**THE TASK**
Please repeat the lines below exactly. Begin with the line containing "KEYS1 pin K1: D6 -> none" and go on through the line containing "RGB1 pin G: D3 -> D8".

**RECORDS TO PROCESS**
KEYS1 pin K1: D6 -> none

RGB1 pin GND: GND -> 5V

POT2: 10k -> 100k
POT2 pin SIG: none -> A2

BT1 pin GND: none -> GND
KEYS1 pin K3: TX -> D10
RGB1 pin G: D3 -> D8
* * *
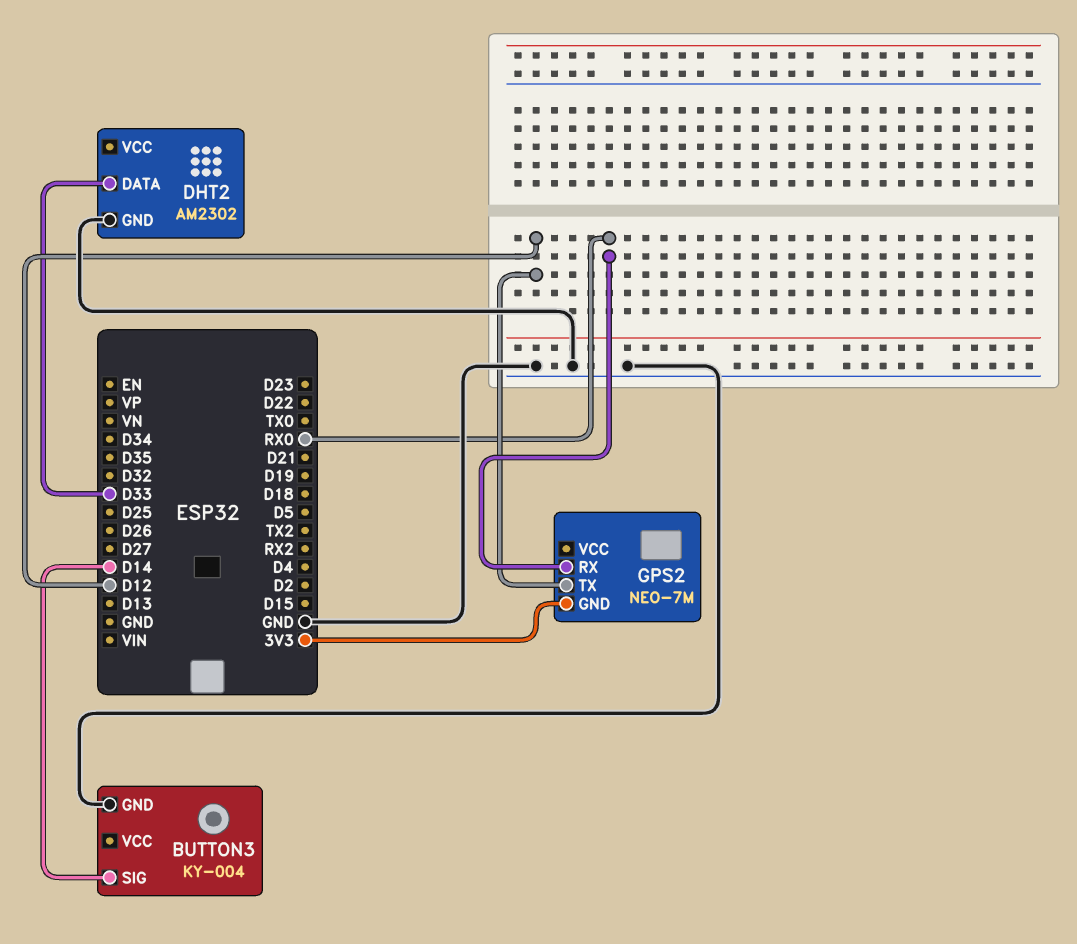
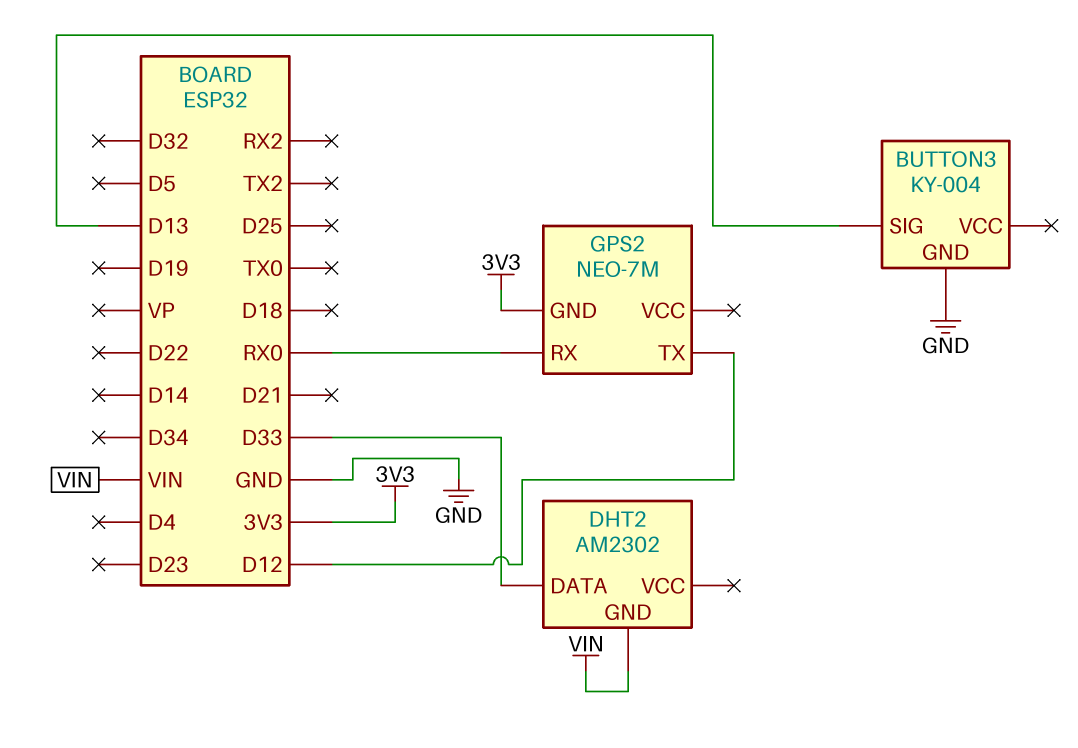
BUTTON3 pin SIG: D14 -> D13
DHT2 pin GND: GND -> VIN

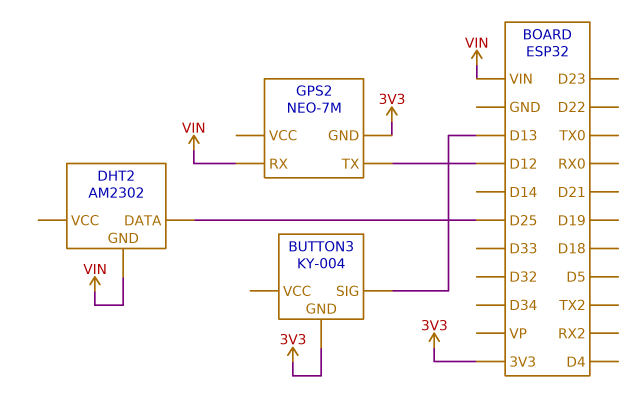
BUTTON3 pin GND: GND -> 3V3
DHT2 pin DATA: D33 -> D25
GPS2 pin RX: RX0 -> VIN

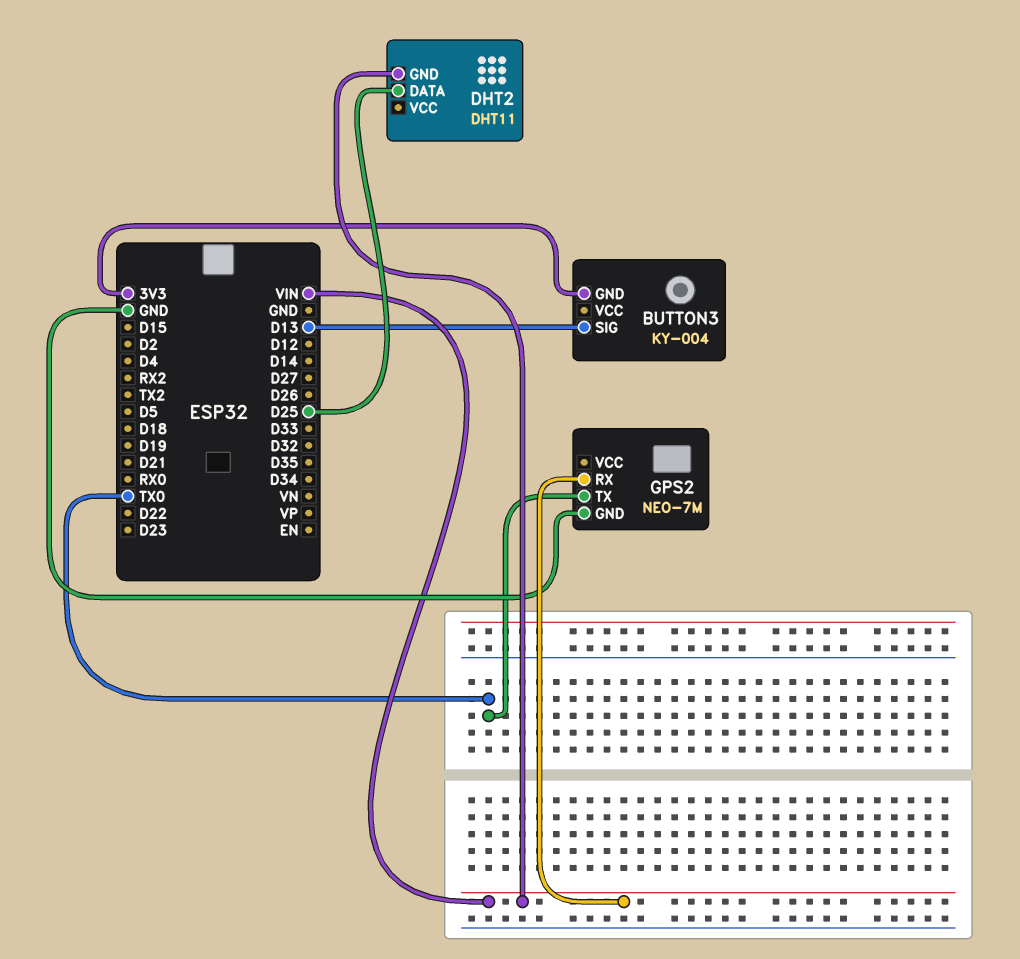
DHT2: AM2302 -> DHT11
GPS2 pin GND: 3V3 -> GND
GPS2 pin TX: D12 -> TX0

**SOLUTION FOR THIS TASK**
KEYS1 pin K1: D6 -> none

RGB1 pin GND: GND -> 5V

POT2: 10k -> 100k
POT2 pin SIG: none -> A2

BT1 pin GND: none -> GND
KEYS1 pin K3: TX -> D10
RGB1 pin G: D3 -> D8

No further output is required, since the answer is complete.